◆ **Task to complete**
Although the records include pictures, print only the rest, exactly as written.
Segment Start: Available records
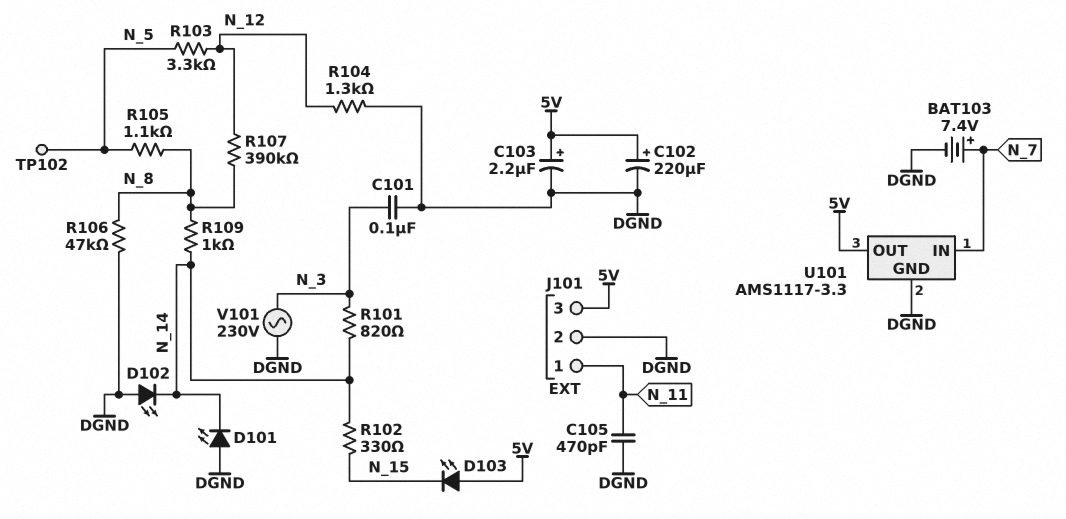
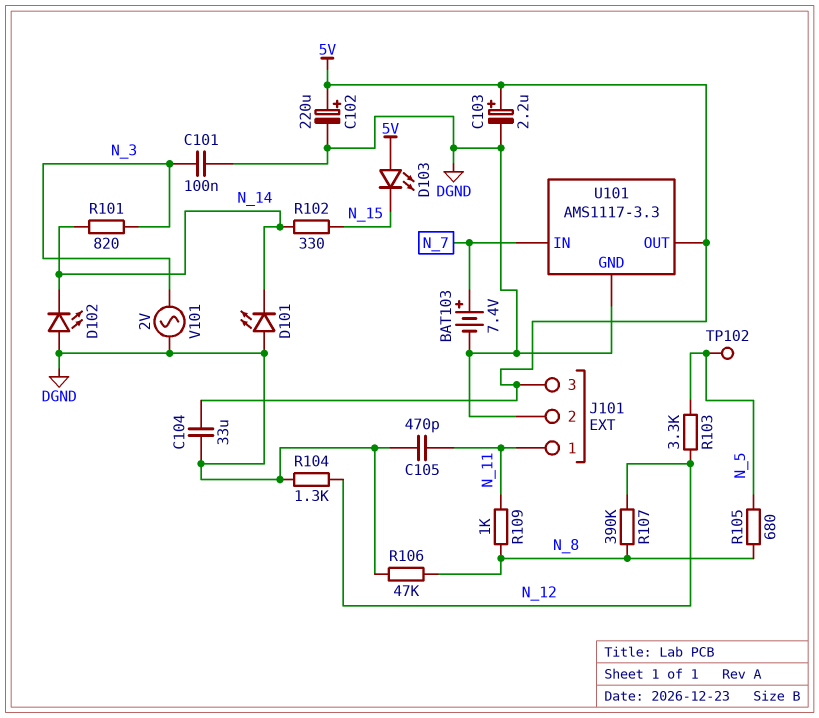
C104: none -> 33uF (5V, DGND)
R105: 1.1k (N_5, N_8) -> 680 (N_5, N_8)
R109: 1k (N_8, N_14) -> 1k (N_8, N_11)
V101: AC 230V (DGND, N_3) -> AC 2V (DGND, N_3)

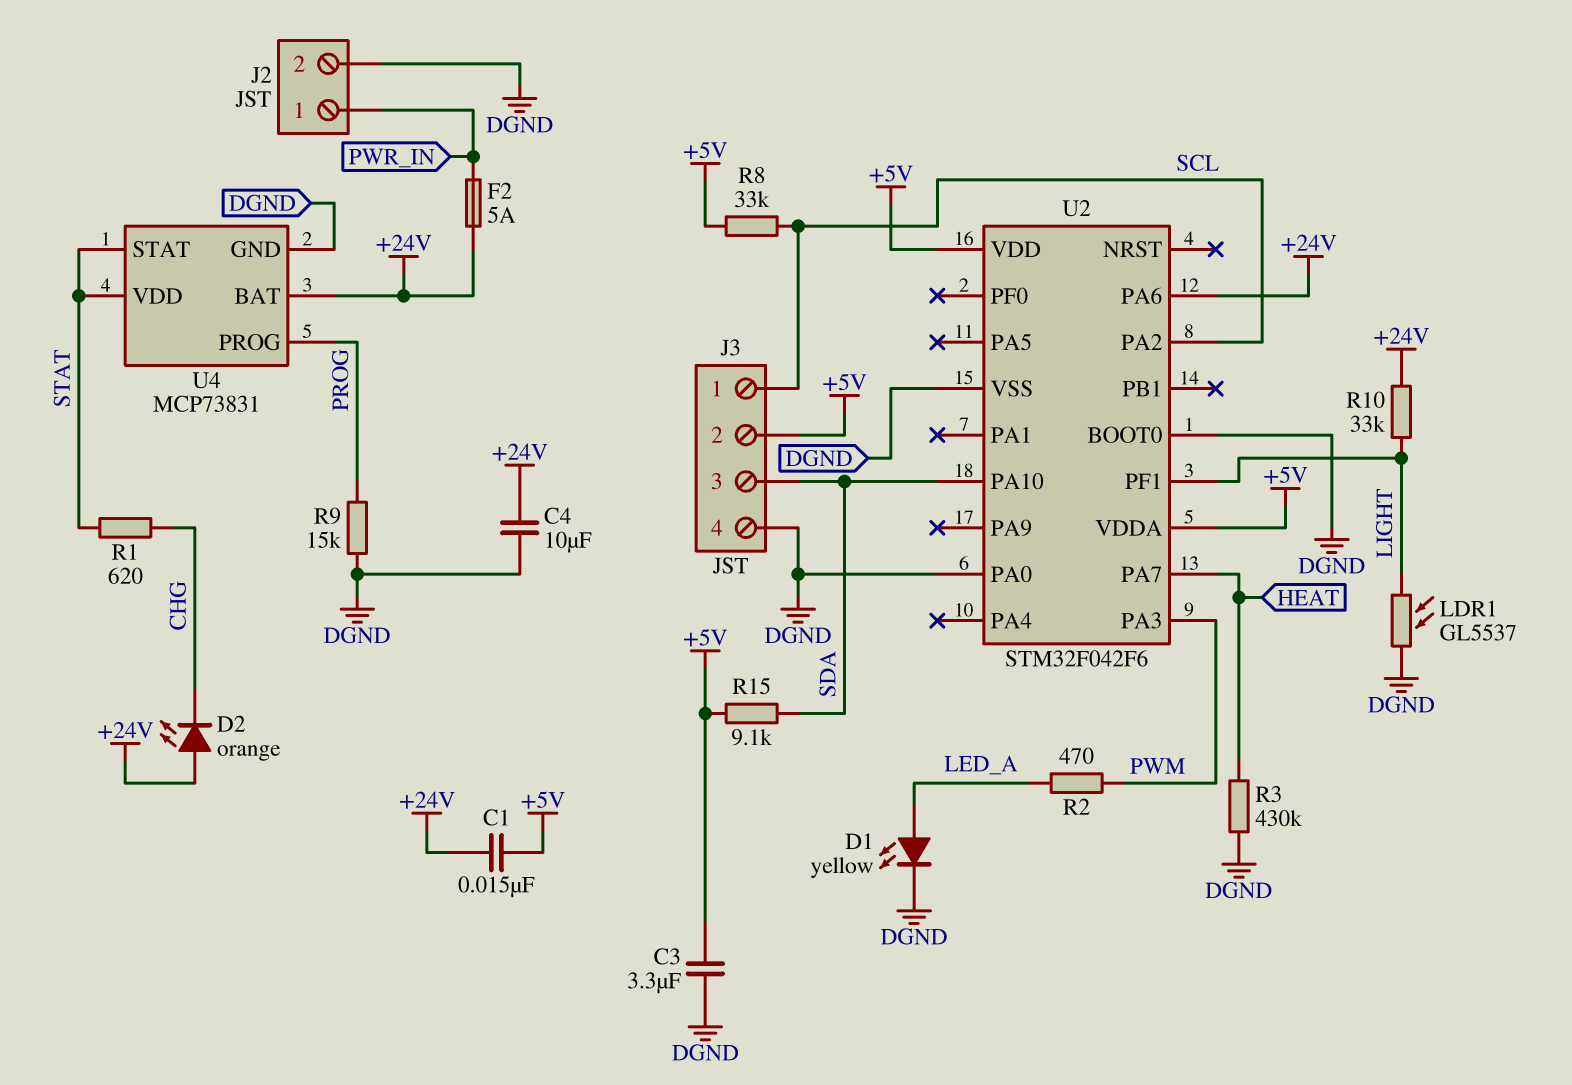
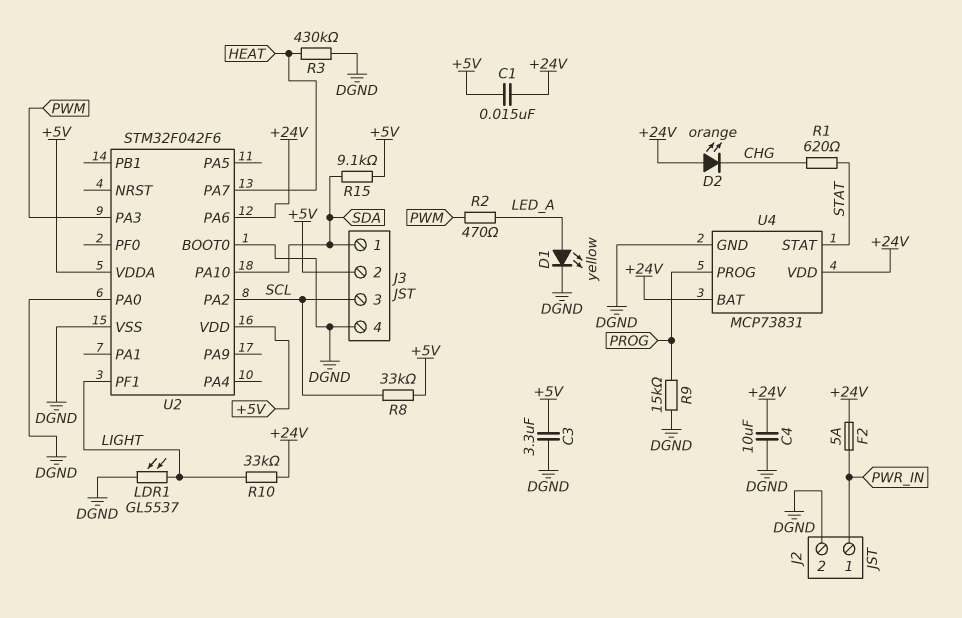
J3 pin 1: SCL -> SDA
J3 pin 3: SDA -> SCL
U4 pin VDD: STAT -> +24V

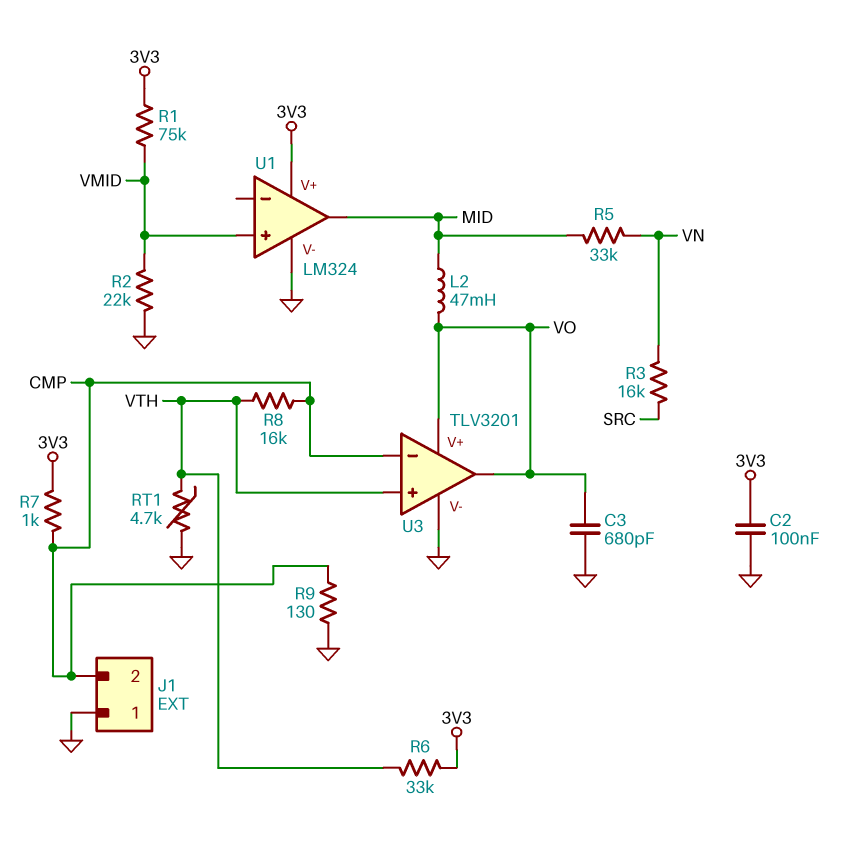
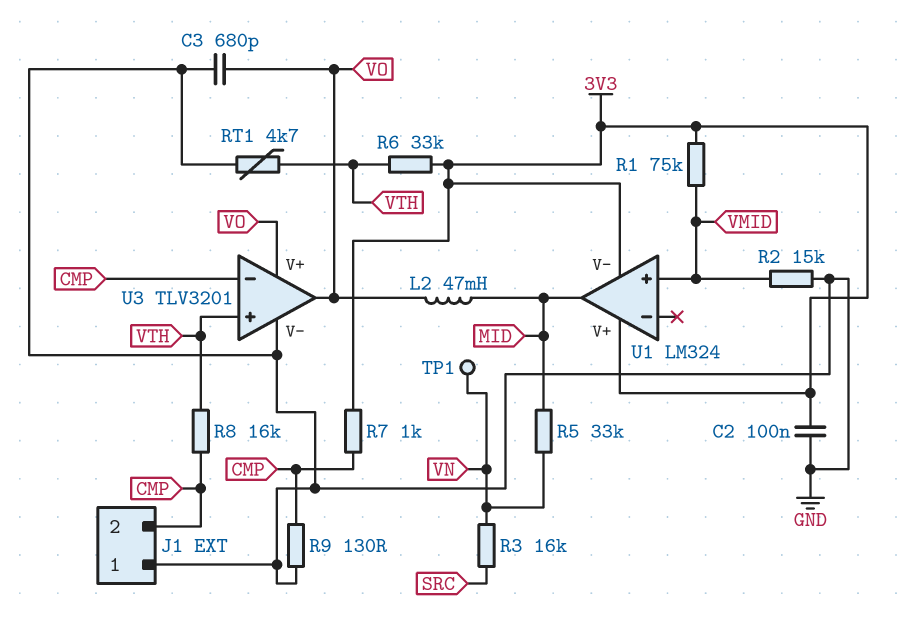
R2: 22k (GND, VMID) -> 15k (GND, VMID)
TP1: none -> test point (VN)
U1 pin V-: GND -> 3V3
Segment End: Available records
◆ **Exercise output**
C104: none -> 33uF (5V, DGND)
R105: 1.1k (N_5, N_8) -> 680 (N_5, N_8)
R109: 1k (N_8, N_14) -> 1k (N_8, N_11)
V101: AC 230V (DGND, N_3) -> AC 2V (DGND, N_3)

J3 pin 1: SCL -> SDA
J3 pin 3: SDA -> SCL
U4 pin VDD: STAT -> +24V

R2: 22k (GND, VMID) -> 15k (GND, VMID)
TP1: none -> test point (VN)
U1 pin V-: GND -> 3V3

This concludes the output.